◆ Supplied data
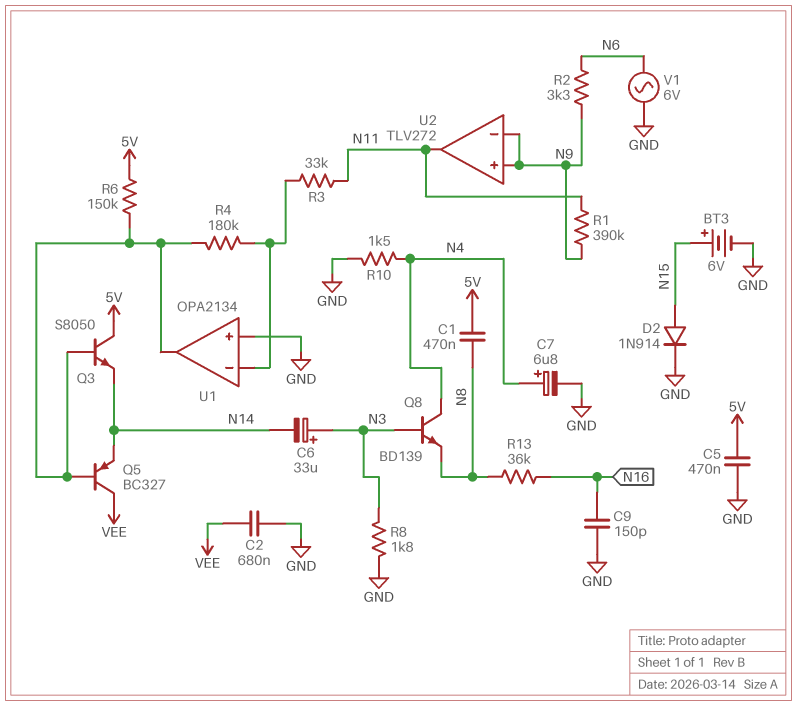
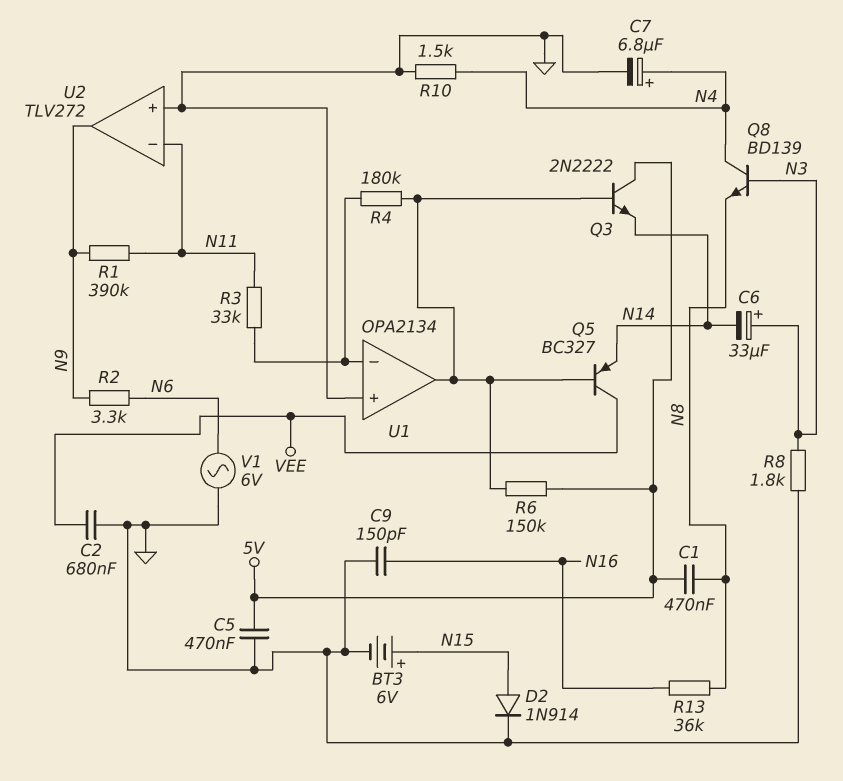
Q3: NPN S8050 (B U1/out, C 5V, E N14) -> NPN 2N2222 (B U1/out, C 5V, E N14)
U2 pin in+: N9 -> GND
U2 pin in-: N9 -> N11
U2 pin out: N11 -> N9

...

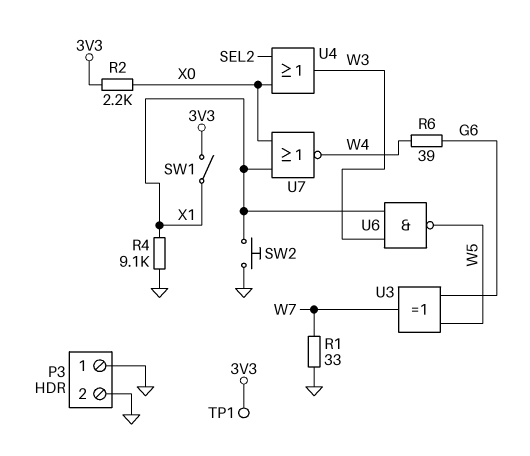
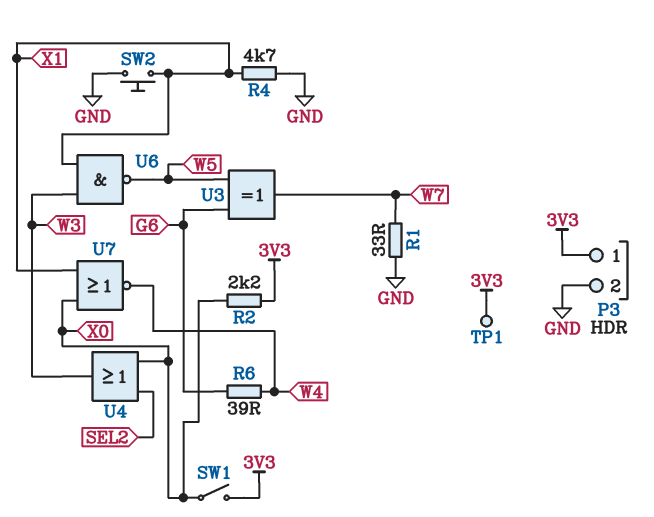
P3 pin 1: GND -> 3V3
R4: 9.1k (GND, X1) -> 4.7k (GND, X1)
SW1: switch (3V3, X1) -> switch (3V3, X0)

==

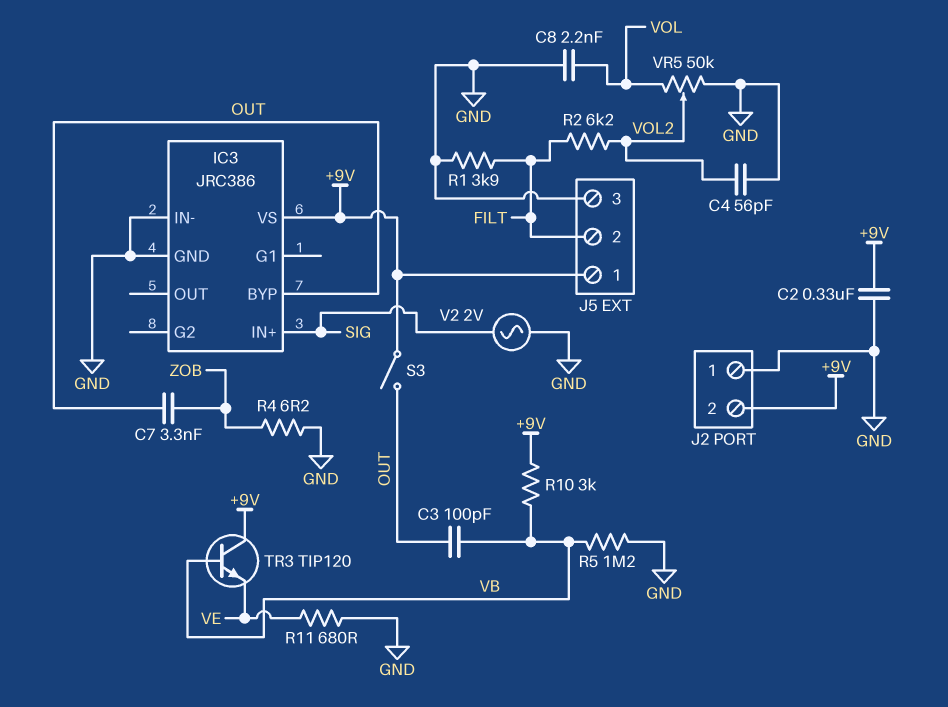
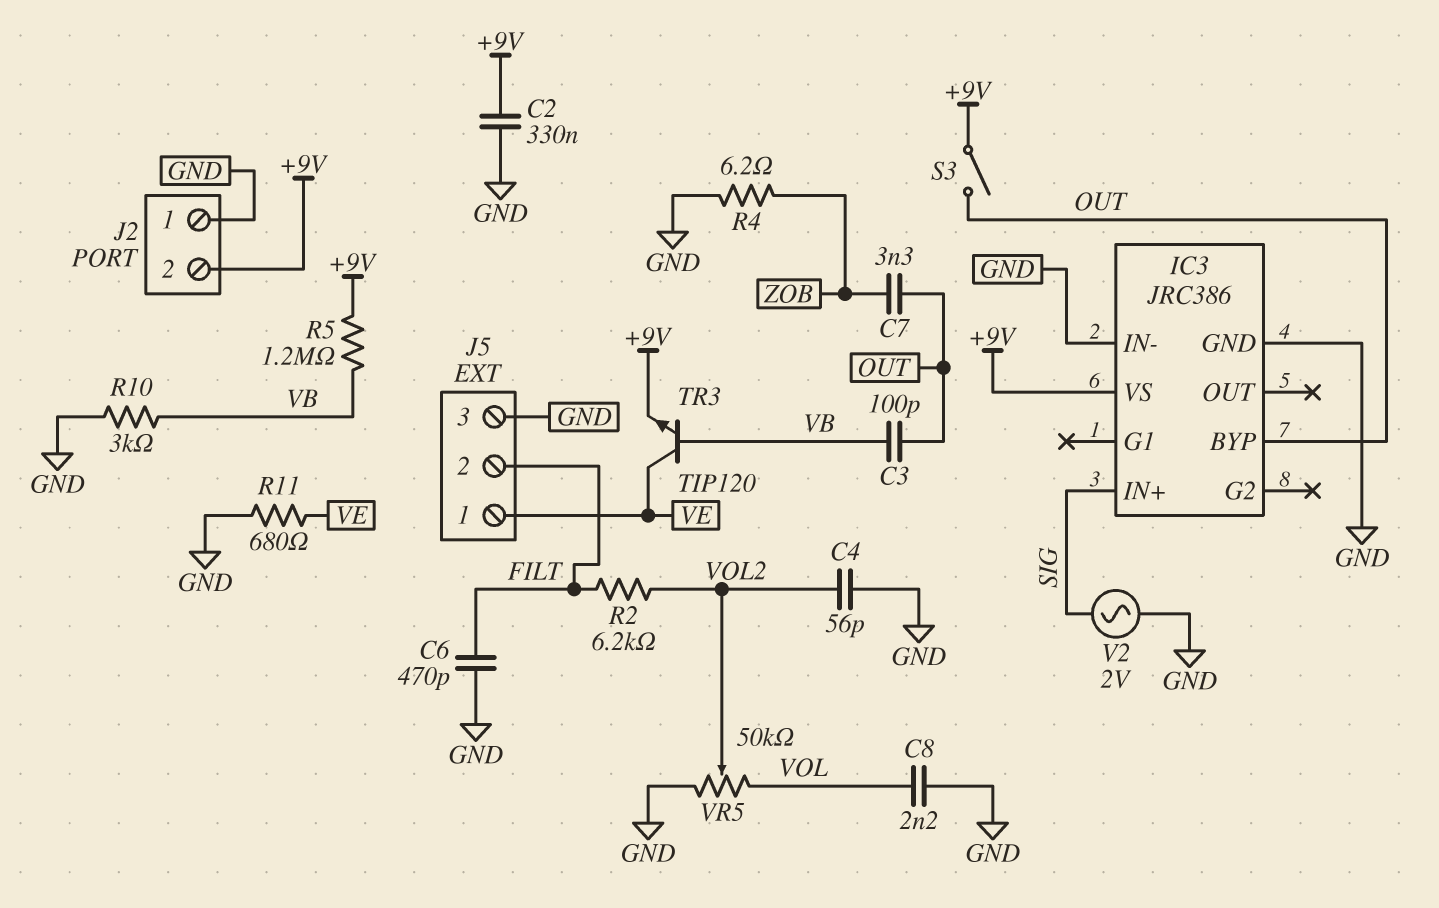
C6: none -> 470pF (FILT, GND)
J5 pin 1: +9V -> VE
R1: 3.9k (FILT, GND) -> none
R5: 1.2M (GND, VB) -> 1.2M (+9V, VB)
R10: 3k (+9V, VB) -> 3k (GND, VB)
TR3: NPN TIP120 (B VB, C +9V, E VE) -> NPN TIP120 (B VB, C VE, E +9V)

◆ What is needed
Output only an exact transcription of the lines above from the one with "R4: 9.1k (GND, X1) -> 4.7k (GND, X1)" up to and including the one with "SW1: switch (3V3, X1) -> switch (3V3, X0)".

◆ Response below
R4: 9.1k (GND, X1) -> 4.7k (GND, X1)
SW1: switch (3V3, X1) -> switch (3V3, X0)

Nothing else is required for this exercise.